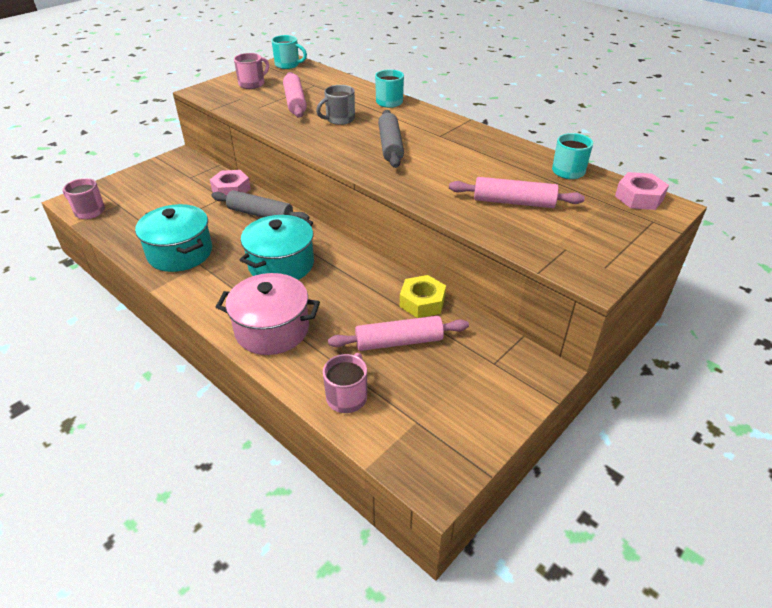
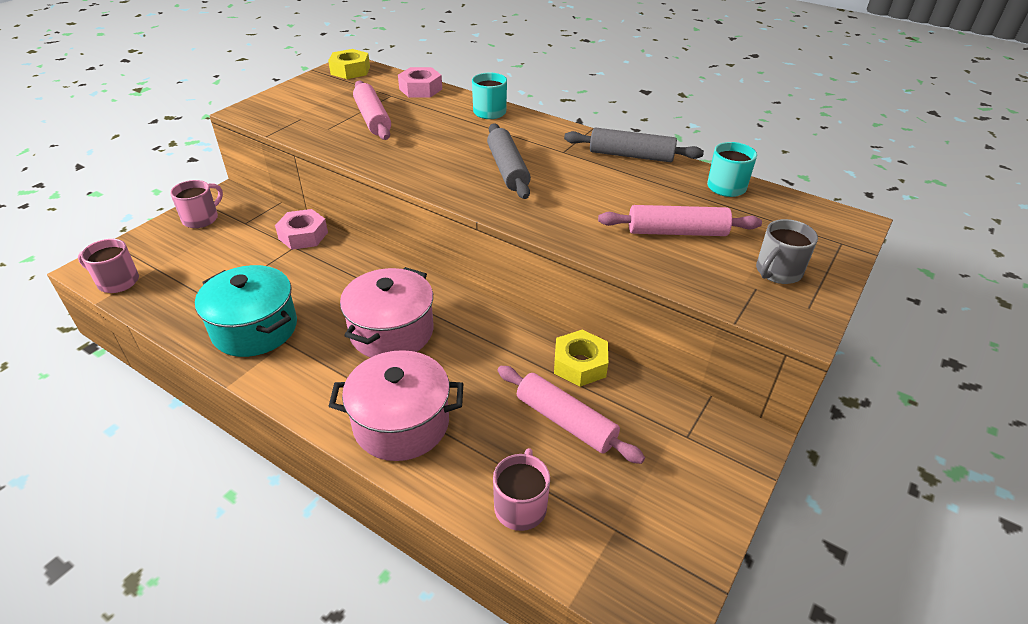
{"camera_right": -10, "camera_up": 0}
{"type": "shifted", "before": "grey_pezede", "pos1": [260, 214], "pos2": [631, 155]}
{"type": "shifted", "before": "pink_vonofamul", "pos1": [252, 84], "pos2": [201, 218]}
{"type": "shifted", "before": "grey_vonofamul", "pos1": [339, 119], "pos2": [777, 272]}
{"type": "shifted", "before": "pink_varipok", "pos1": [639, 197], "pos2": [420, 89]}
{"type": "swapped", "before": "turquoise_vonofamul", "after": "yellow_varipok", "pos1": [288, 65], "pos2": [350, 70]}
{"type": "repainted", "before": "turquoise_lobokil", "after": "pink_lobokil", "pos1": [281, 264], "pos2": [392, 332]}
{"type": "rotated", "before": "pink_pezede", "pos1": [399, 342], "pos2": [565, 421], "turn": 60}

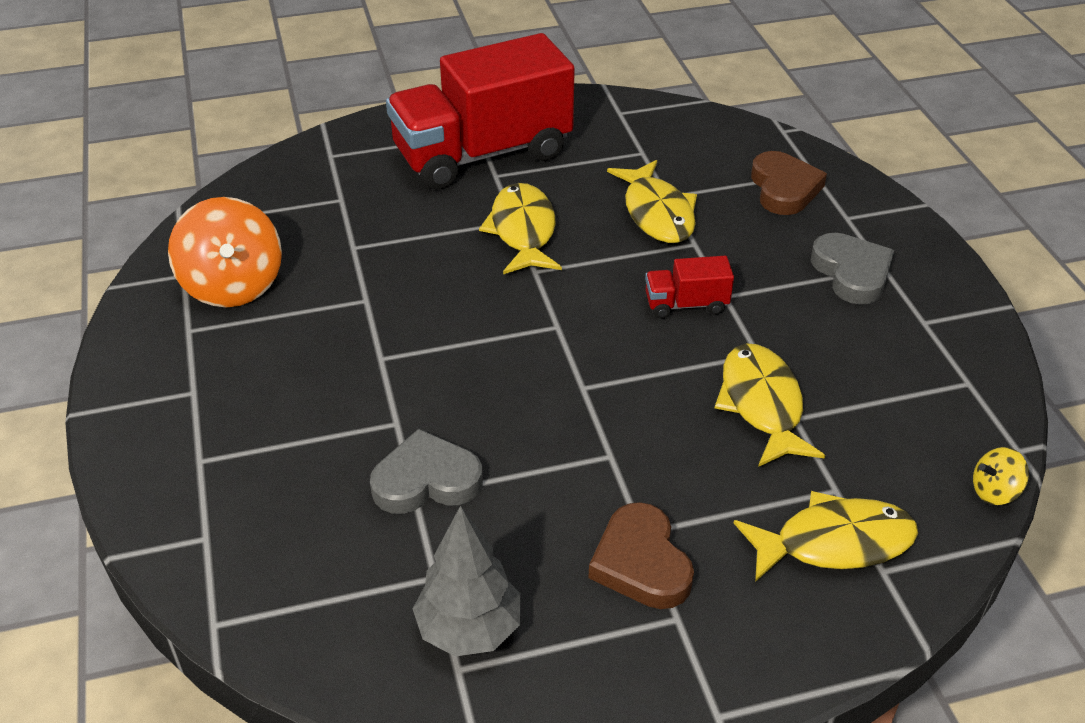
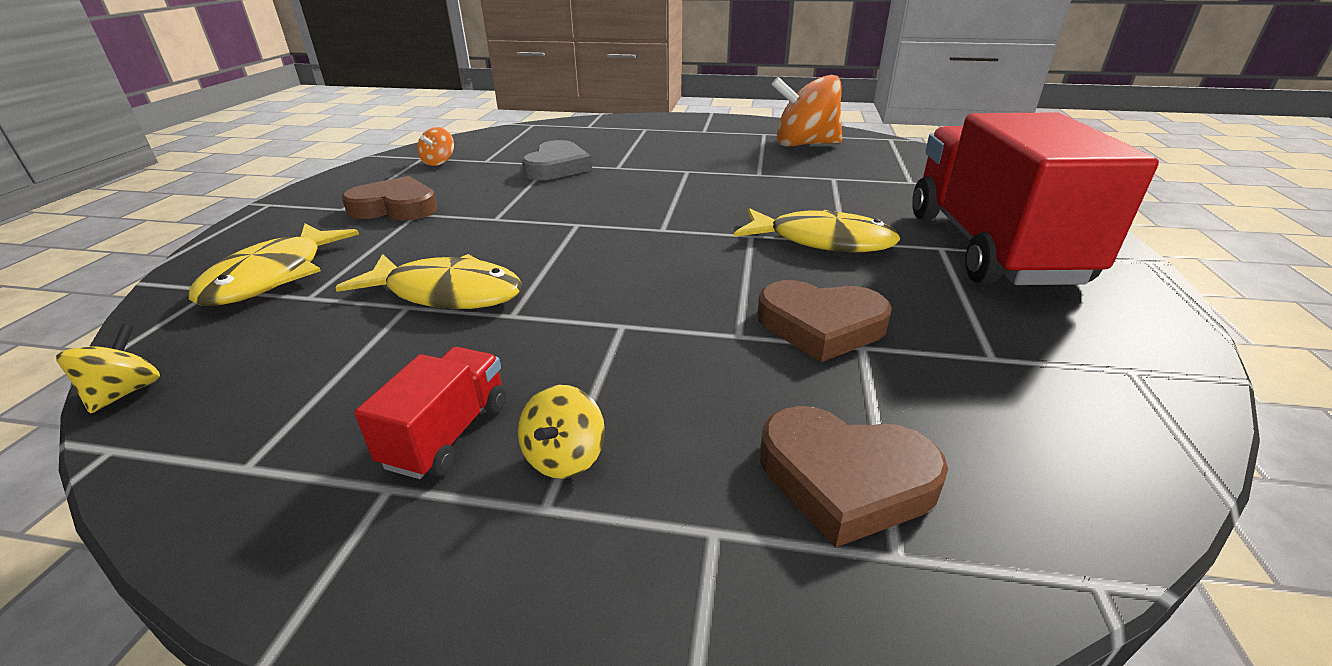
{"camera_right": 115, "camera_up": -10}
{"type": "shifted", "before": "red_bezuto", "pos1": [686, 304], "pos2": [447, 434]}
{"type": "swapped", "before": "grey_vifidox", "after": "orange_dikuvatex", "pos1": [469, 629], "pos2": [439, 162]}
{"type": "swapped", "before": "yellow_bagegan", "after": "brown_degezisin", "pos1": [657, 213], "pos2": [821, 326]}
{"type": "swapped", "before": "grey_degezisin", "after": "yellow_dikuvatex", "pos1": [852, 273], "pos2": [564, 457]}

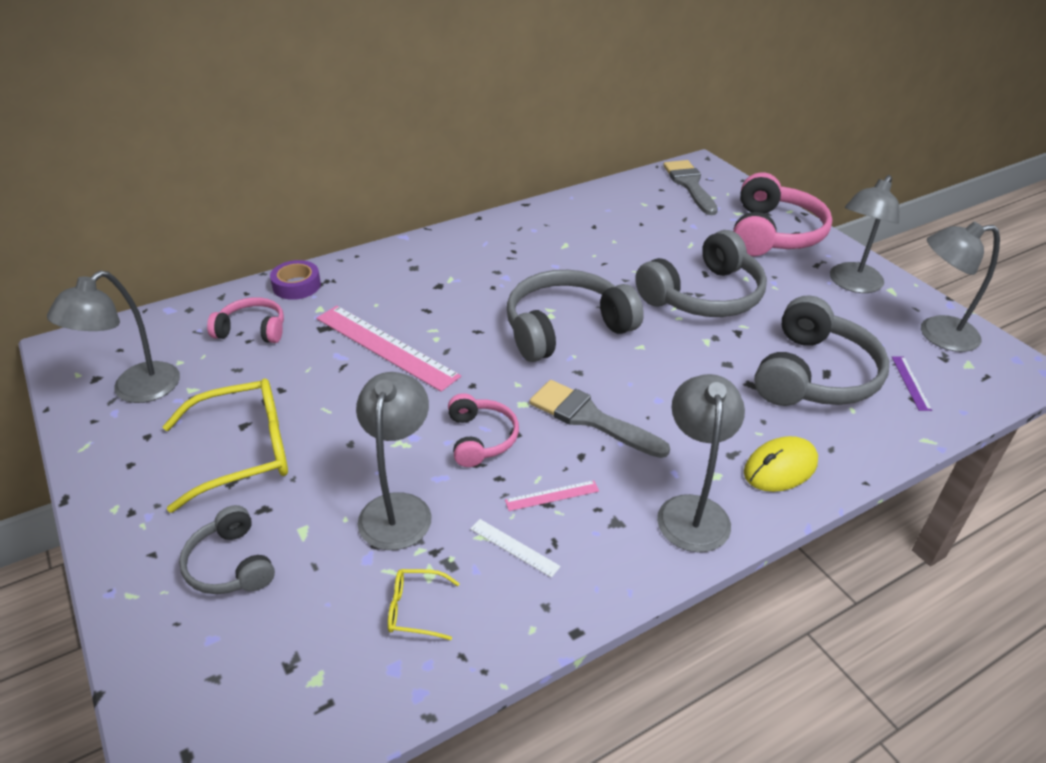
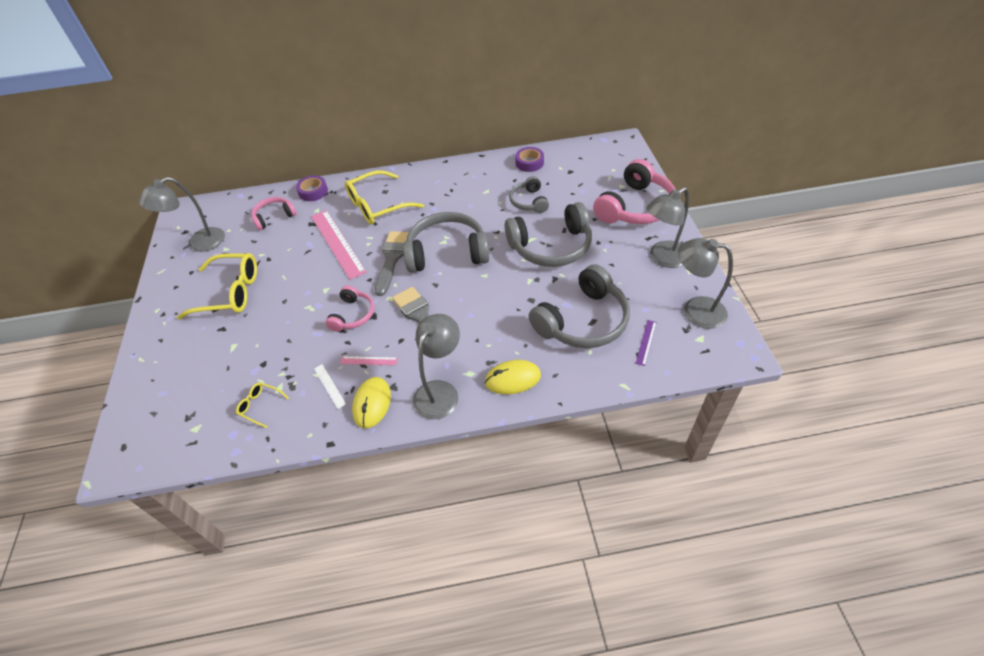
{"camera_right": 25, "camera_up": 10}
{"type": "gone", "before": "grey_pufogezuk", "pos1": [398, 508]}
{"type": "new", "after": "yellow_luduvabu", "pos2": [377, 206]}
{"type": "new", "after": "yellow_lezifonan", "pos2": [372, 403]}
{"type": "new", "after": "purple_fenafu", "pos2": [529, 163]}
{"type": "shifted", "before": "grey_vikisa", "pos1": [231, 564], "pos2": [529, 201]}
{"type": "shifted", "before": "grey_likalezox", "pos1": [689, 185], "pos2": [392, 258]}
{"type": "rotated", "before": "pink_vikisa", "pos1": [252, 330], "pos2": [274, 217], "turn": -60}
※
**WORK REQUIRED:** Could you give the listing again exactly as it stands, minus any pictures?

**RESPONSE TO THE TASK:**
{"camera_right": -10, "camera_up": 0}
{"type": "shifted", "before": "grey_pezede", "pos1": [260, 214], "pos2": [631, 155]}
{"type": "shifted", "before": "pink_vonofamul", "pos1": [252, 84], "pos2": [201, 218]}
{"type": "shifted", "before": "grey_vonofamul", "pos1": [339, 119], "pos2": [777, 272]}
{"type": "shifted", "before": "pink_varipok", "pos1": [639, 197], "pos2": [420, 89]}
{"type": "swapped", "before": "turquoise_vonofamul", "after": "yellow_varipok", "pos1": [288, 65], "pos2": [350, 70]}
{"type": "repainted", "before": "turquoise_lobokil", "after": "pink_lobokil", "pos1": [281, 264], "pos2": [392, 332]}
{"type": "rotated", "before": "pink_pezede", "pos1": [399, 342], "pos2": [565, 421], "turn": 60}

{"camera_right": 115, "camera_up": -10}
{"type": "shifted", "before": "red_bezuto", "pos1": [686, 304], "pos2": [447, 434]}
{"type": "swapped", "before": "grey_vifidox", "after": "orange_dikuvatex", "pos1": [469, 629], "pos2": [439, 162]}
{"type": "swapped", "before": "yellow_bagegan", "after": "brown_degezisin", "pos1": [657, 213], "pos2": [821, 326]}
{"type": "swapped", "before": "grey_degezisin", "after": "yellow_dikuvatex", "pos1": [852, 273], "pos2": [564, 457]}

{"camera_right": 25, "camera_up": 10}
{"type": "gone", "before": "grey_pufogezuk", "pos1": [398, 508]}
{"type": "new", "after": "yellow_luduvabu", "pos2": [377, 206]}
{"type": "new", "after": "yellow_lezifonan", "pos2": [372, 403]}
{"type": "new", "after": "purple_fenafu", "pos2": [529, 163]}
{"type": "shifted", "before": "grey_vikisa", "pos1": [231, 564], "pos2": [529, 201]}
{"type": "shifted", "before": "grey_likalezox", "pos1": [689, 185], "pos2": [392, 258]}
{"type": "rotated", "before": "pink_vikisa", "pos1": [252, 330], "pos2": [274, 217], "turn": -60}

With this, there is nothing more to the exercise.